TRY IT: Count up the lines below where the word "camera" shows up, and respond with the number alone.

━━━ GIVEN DATA ━━━

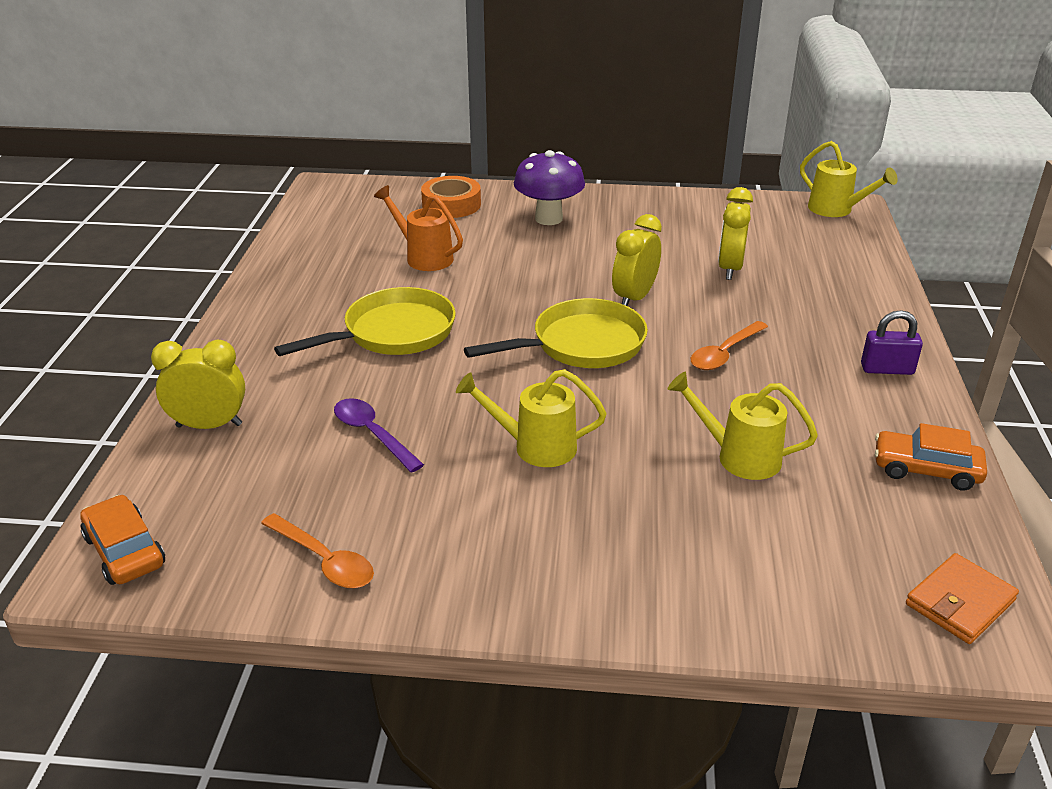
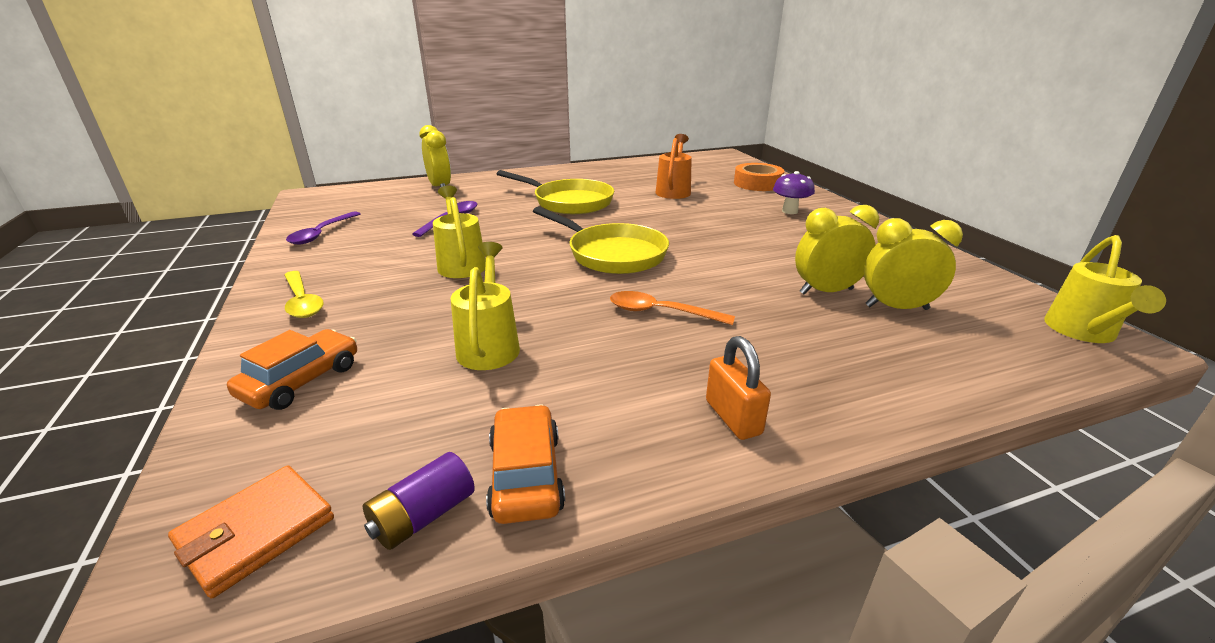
camera: 65 degrees right, 5 degrees down
(125, 551) = (327, 196): orange car -> orange car (301, 380)
(324, 560) = (322, 233): orange spoon -> purple spoon
(548, 219) = (789, 211): purple mushroom -> purple mushroom, size x0.63
(566, 580) = (302, 301): none -> yellow spoon
(634, 298) = (709, 260): yellow clock -> yellow clock (896, 307)
(887, 369) = (733, 417): purple padlock -> orange padlock
(958, 521) = (423, 516): none -> purple battery
(960, 602) = (256, 532): orange wallet -> orange wallet turned 75 degrees counterclockwise

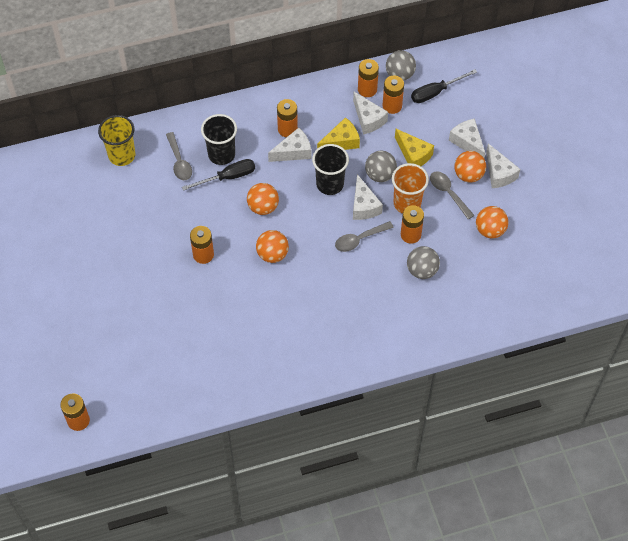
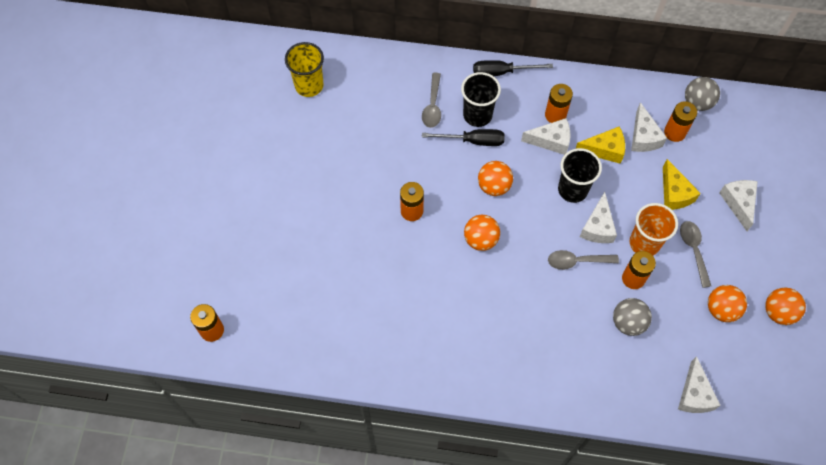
camera: 25 degrees right, 5 degrees up
(122, 155) = (380, 78): yellow cup -> yellow cup (309, 85)
(367, 89) = (656, 105): orange battery -> none
(380, 175) = (629, 201): grey ball -> none
(435, 92) = (727, 136): black screwdriver -> black screwdriver (502, 72)
(468, 175) = (724, 239): orange ball -> orange ball (778, 312)
(499, 173) = (758, 251): white cheese -> white cheese (694, 394)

━━━

EXPECTED ANSWER: 2